Work required: The whole listing below must be printed again exactly, images excluded.
============================================================
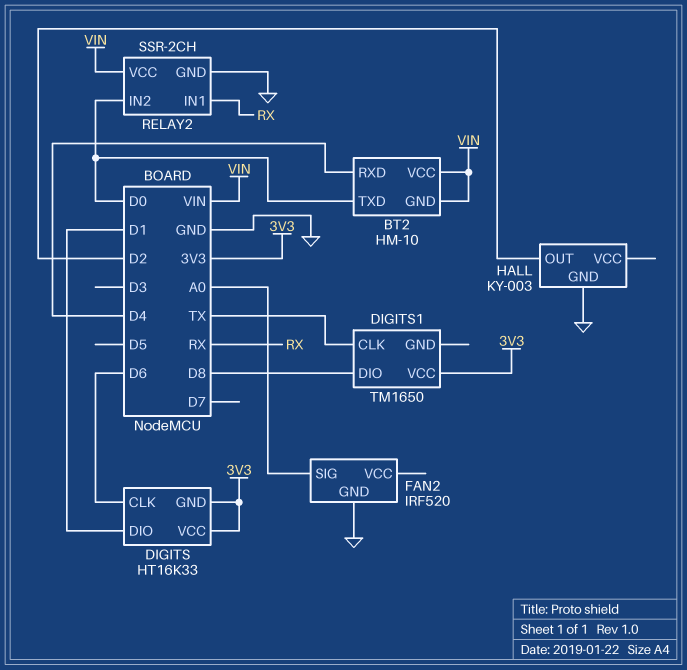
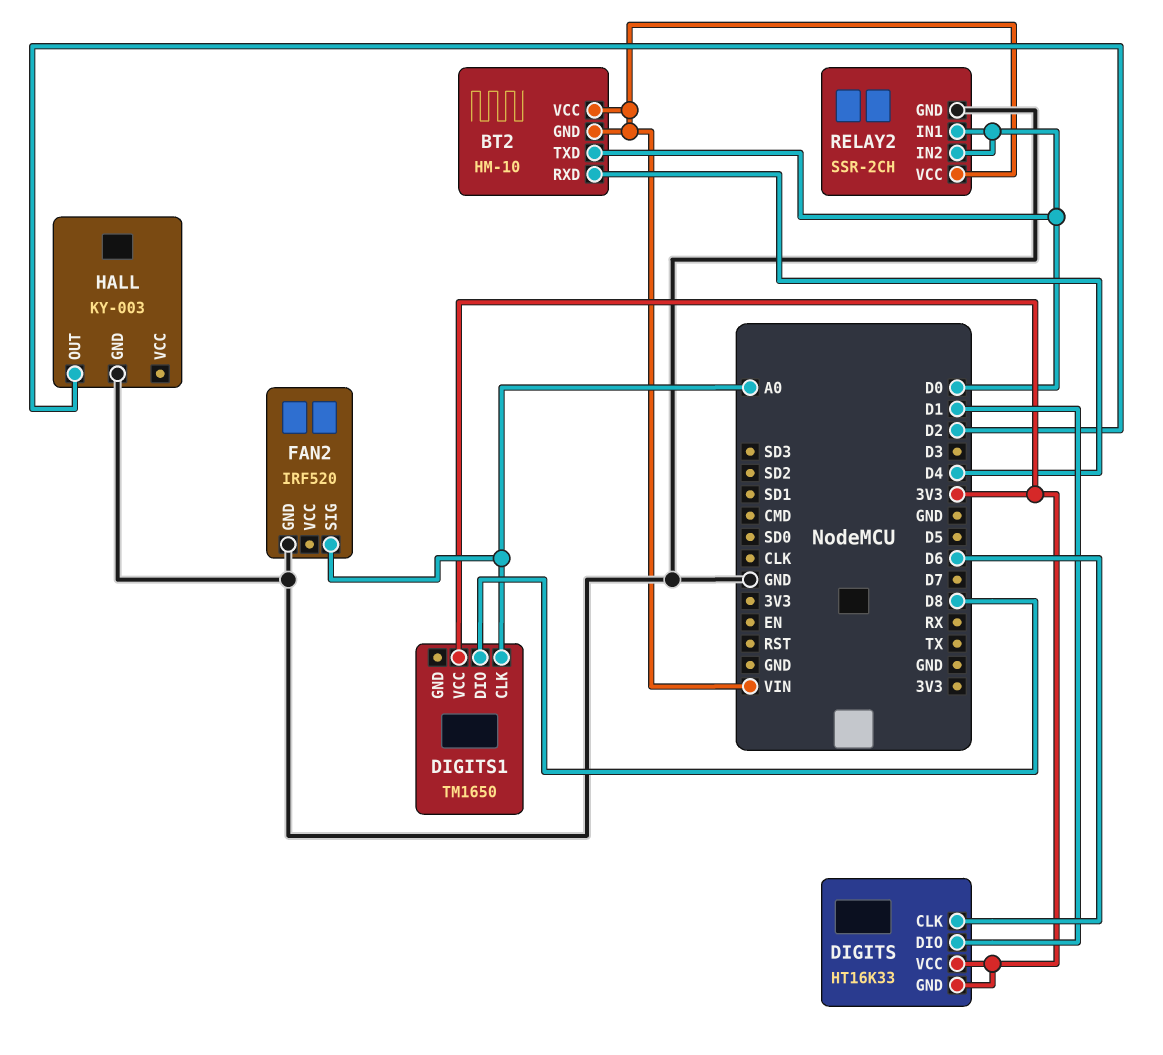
DIGITS1 pin CLK: TX -> A0
RELAY2 pin IN1: RX -> D0

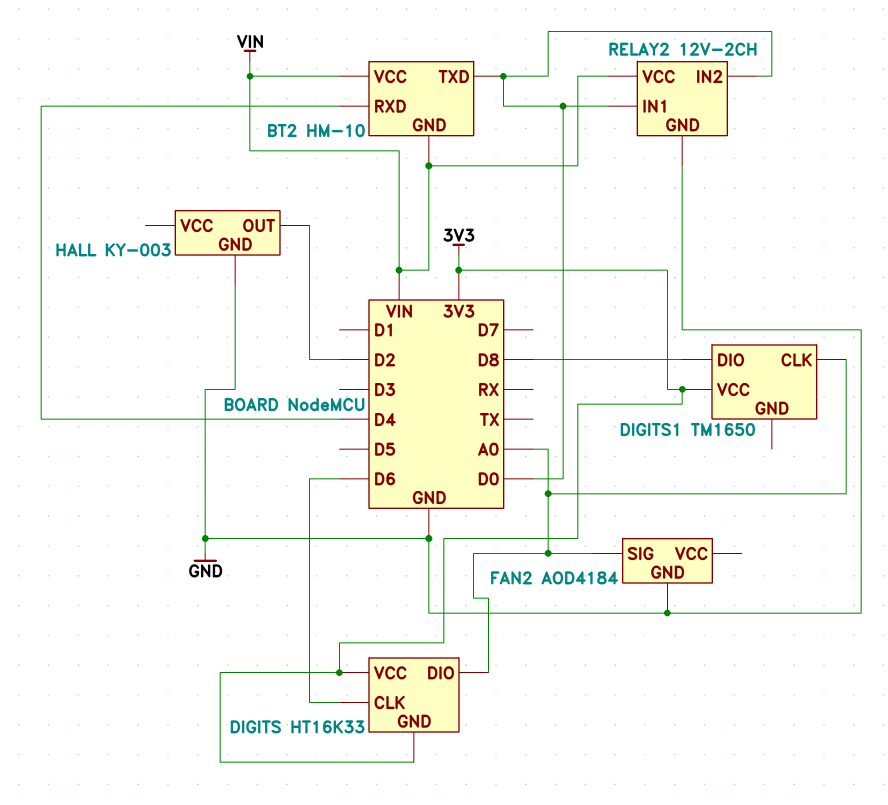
DIGITS pin DIO: D1 -> A0
FAN2: IRF520 -> AOD4184
RELAY2: SSR-2CH -> 12V-2CH

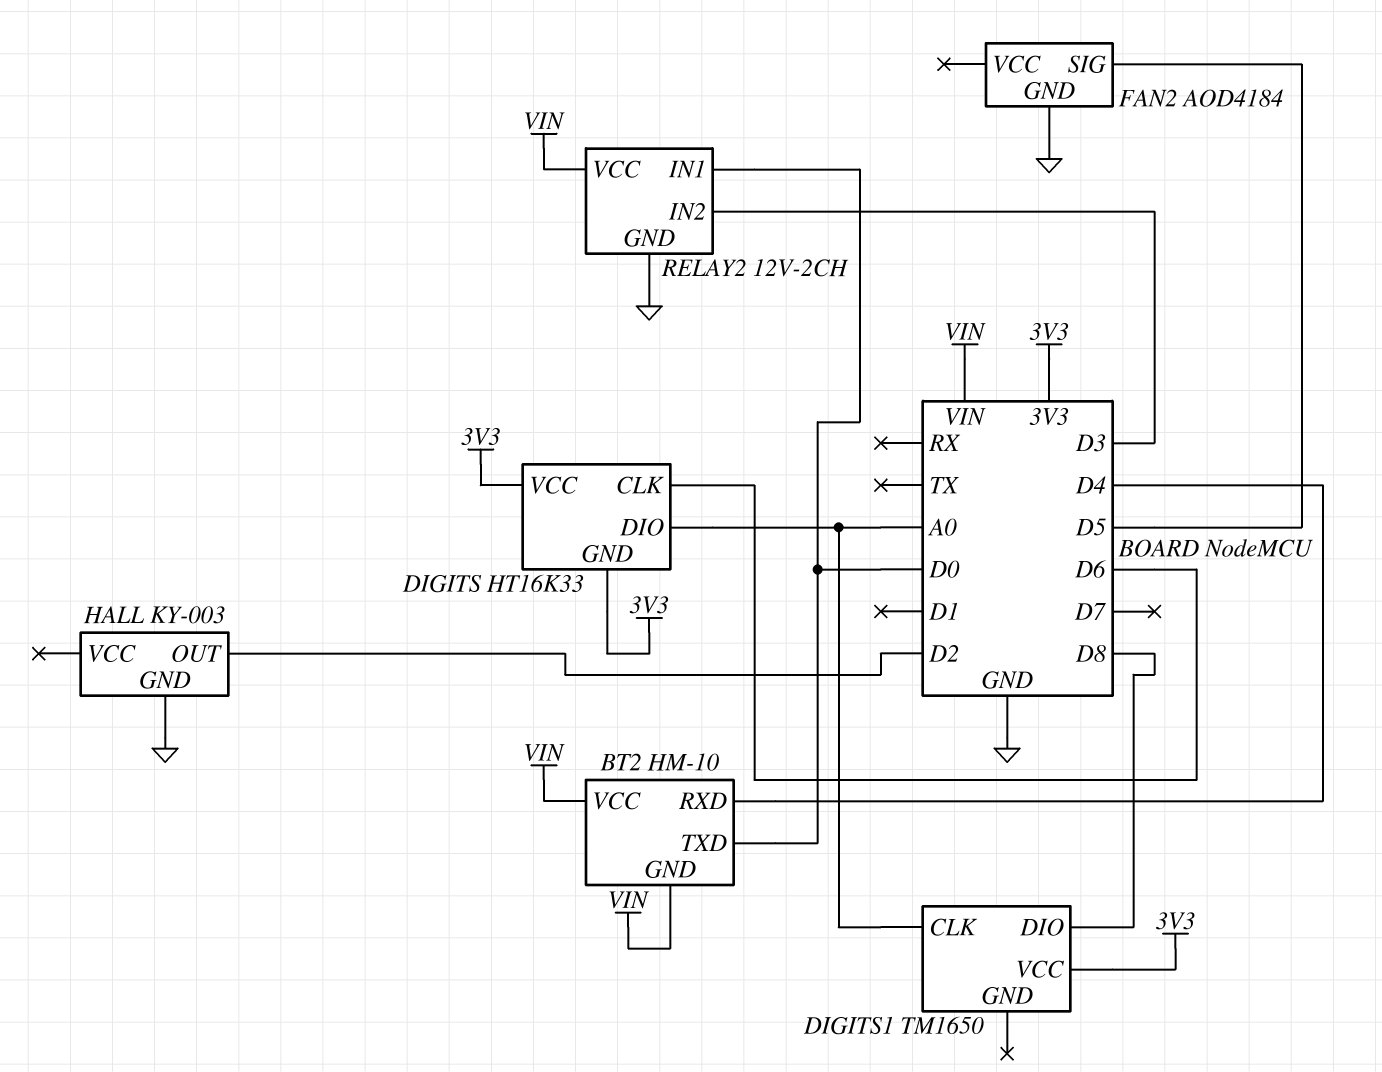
FAN2 pin SIG: A0 -> D5
RELAY2 pin IN2: D0 -> D3

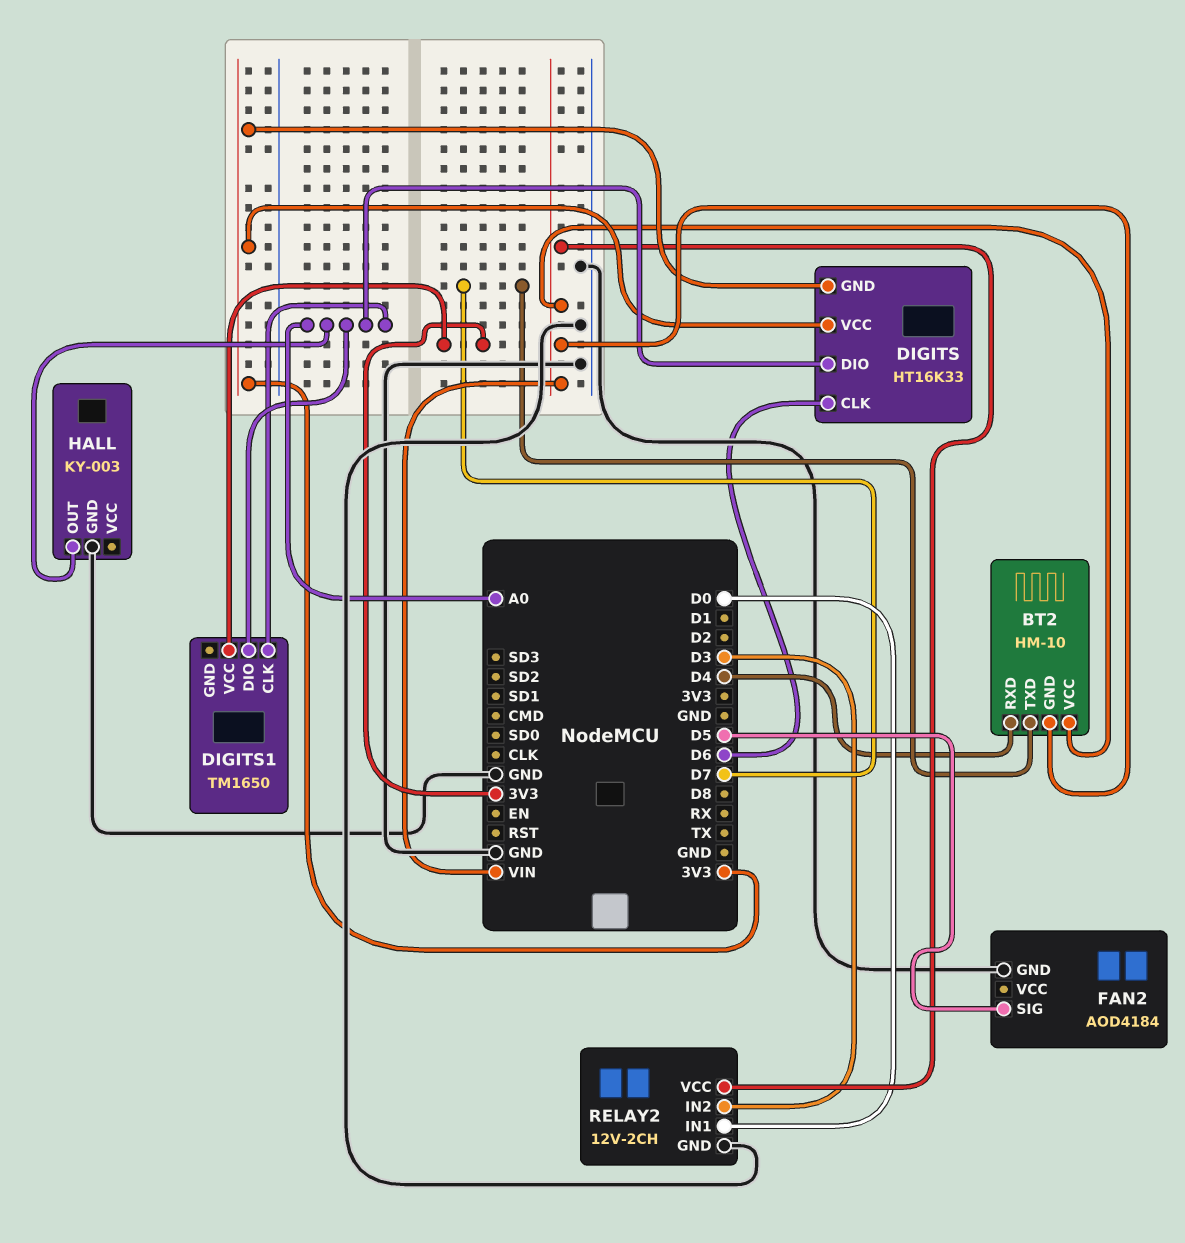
BT2 pin TXD: D0 -> D7
DIGITS1 pin DIO: D8 -> A0
HALL pin OUT: D2 -> A0

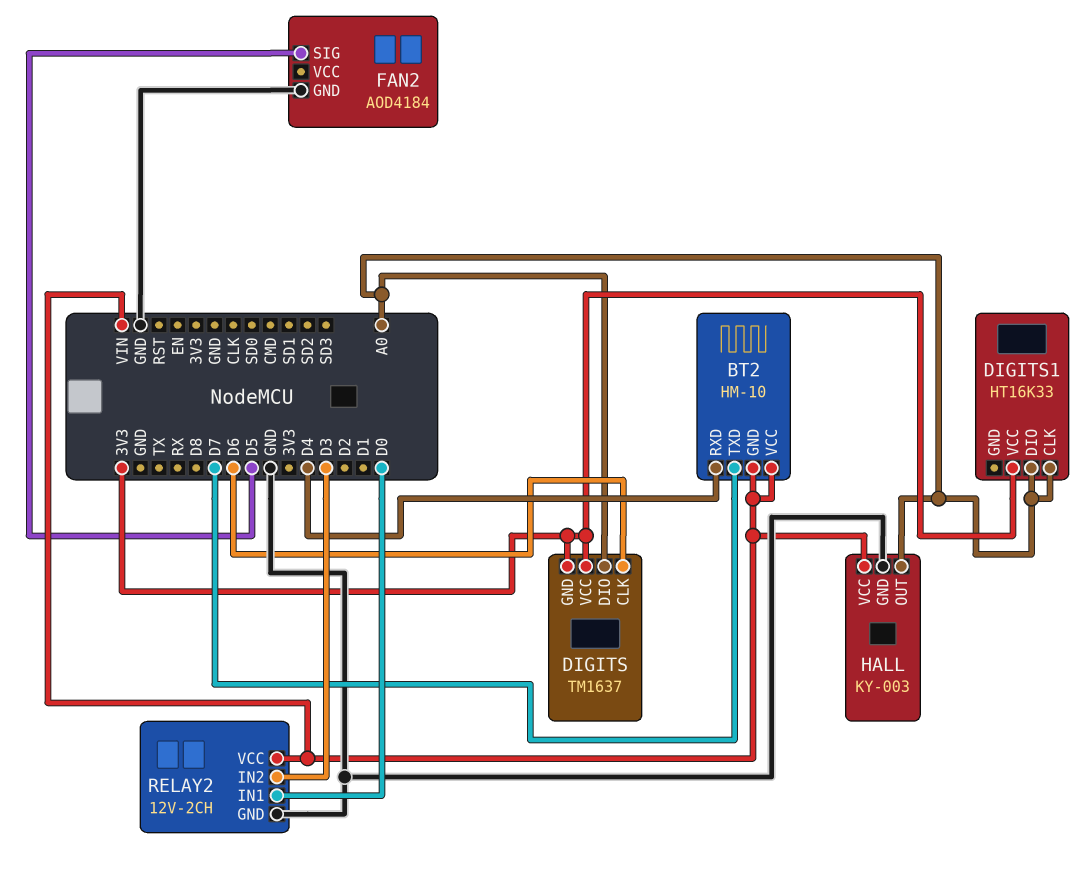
DIGITS: HT16K33 -> TM1637
DIGITS1: TM1650 -> HT16K33
HALL pin VCC: none -> VIN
============================================================
Exercise answer:
DIGITS1 pin CLK: TX -> A0
RELAY2 pin IN1: RX -> D0

DIGITS pin DIO: D1 -> A0
FAN2: IRF520 -> AOD4184
RELAY2: SSR-2CH -> 12V-2CH

FAN2 pin SIG: A0 -> D5
RELAY2 pin IN2: D0 -> D3

BT2 pin TXD: D0 -> D7
DIGITS1 pin DIO: D8 -> A0
HALL pin OUT: D2 -> A0

DIGITS: HT16K33 -> TM1637
DIGITS1: TM1650 -> HT16K33
HALL pin VCC: none -> VIN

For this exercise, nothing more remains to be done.